DATA SHOWN:

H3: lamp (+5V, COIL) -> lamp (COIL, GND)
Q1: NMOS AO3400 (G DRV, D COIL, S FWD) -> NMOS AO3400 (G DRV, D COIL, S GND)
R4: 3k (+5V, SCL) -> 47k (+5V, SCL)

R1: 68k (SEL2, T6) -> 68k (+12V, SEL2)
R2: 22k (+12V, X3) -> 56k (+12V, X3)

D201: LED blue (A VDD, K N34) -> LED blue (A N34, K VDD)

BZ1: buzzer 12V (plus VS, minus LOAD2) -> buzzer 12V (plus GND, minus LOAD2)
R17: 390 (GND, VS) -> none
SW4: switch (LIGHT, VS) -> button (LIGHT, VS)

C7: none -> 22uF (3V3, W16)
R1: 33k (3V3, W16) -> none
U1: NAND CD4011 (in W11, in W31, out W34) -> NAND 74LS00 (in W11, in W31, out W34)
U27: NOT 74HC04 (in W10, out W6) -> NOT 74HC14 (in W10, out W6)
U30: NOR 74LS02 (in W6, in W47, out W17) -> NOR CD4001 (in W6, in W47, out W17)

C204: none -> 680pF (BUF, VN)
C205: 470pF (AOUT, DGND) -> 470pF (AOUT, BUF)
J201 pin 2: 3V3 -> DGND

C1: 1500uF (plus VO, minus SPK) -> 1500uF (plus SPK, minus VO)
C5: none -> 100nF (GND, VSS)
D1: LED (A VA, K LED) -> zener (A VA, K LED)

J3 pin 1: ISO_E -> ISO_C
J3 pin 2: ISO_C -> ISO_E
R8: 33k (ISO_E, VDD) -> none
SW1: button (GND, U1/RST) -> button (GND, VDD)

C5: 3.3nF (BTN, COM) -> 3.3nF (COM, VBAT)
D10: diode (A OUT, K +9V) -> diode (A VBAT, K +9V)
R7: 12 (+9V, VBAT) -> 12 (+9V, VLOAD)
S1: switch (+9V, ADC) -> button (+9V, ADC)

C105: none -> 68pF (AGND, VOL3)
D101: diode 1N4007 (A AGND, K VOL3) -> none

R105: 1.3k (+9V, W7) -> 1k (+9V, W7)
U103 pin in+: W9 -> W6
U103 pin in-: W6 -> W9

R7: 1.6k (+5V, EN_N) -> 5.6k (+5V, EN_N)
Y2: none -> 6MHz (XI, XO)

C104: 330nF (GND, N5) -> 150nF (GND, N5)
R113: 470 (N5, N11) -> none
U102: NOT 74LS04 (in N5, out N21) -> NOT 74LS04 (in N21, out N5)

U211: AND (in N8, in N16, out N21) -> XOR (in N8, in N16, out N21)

EXERCISE REQUIREMENTS: Tally lines in the listing above that include the word "VBAT"; respond with that number only.

ANSWER: 3